* TASK GOAL:
Restate each record below word for word, skipping images.

Segment Open

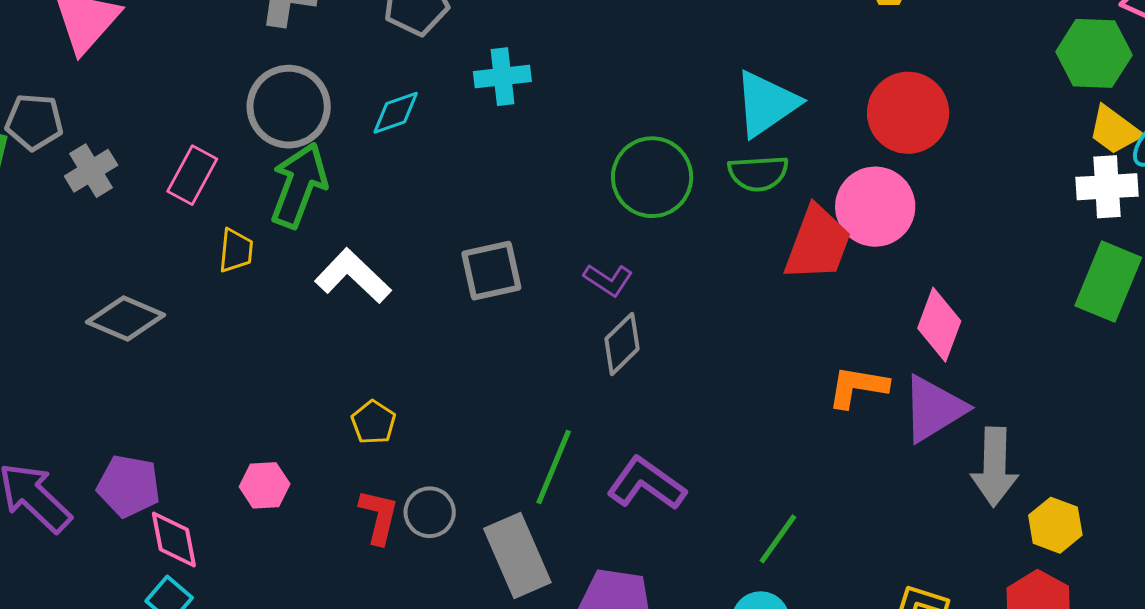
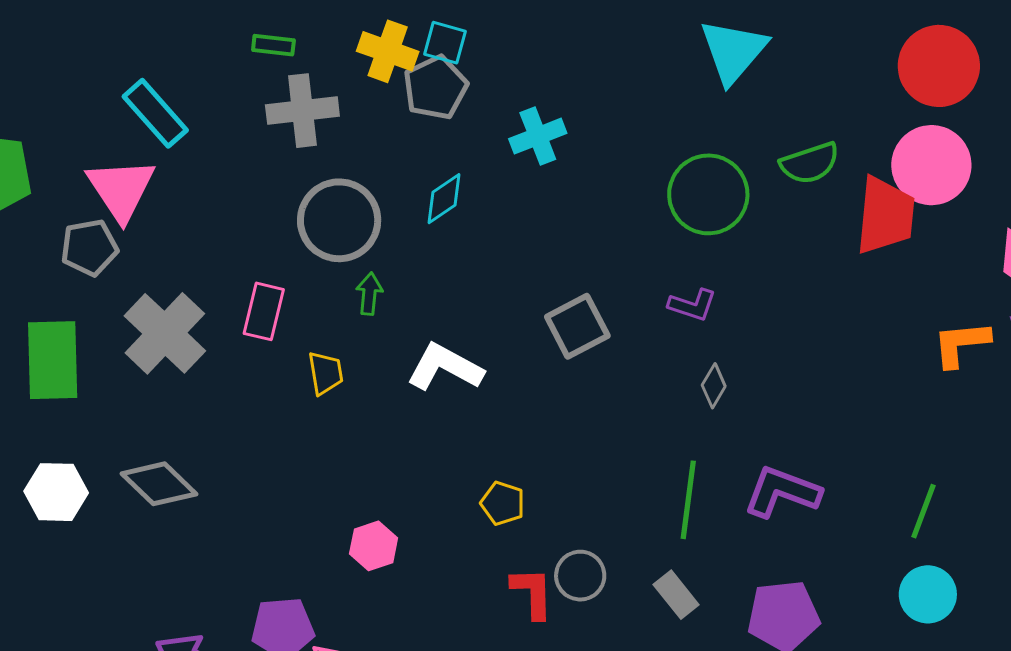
cyan triangle: (766, 104) -> (733, 51), moved
gray pentagon: (34, 122) -> (89, 248), moved
gray cross: (91, 171) -> (165, 333), size x1.6
green arrow: (299, 185) -> (369, 294), size x0.5
gray diamond: (126, 319) -> (159, 484), moved, turned 36
gray diamond: (622, 344) -> (714, 386), moved, size x0.7
pink hexagon: (265, 485) -> (374, 546), moved
gray rectangle: (517, 555) -> (676, 595), size x0.6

Segment Closed

* EXERCISE OUTPUT:
cyan triangle: (766, 104) -> (733, 51), moved
gray pentagon: (34, 122) -> (89, 248), moved
gray cross: (91, 171) -> (165, 333), size x1.6
green arrow: (299, 185) -> (369, 294), size x0.5
gray diamond: (126, 319) -> (159, 484), moved, turned 36
gray diamond: (622, 344) -> (714, 386), moved, size x0.7
pink hexagon: (265, 485) -> (374, 546), moved
gray rectangle: (517, 555) -> (676, 595), size x0.6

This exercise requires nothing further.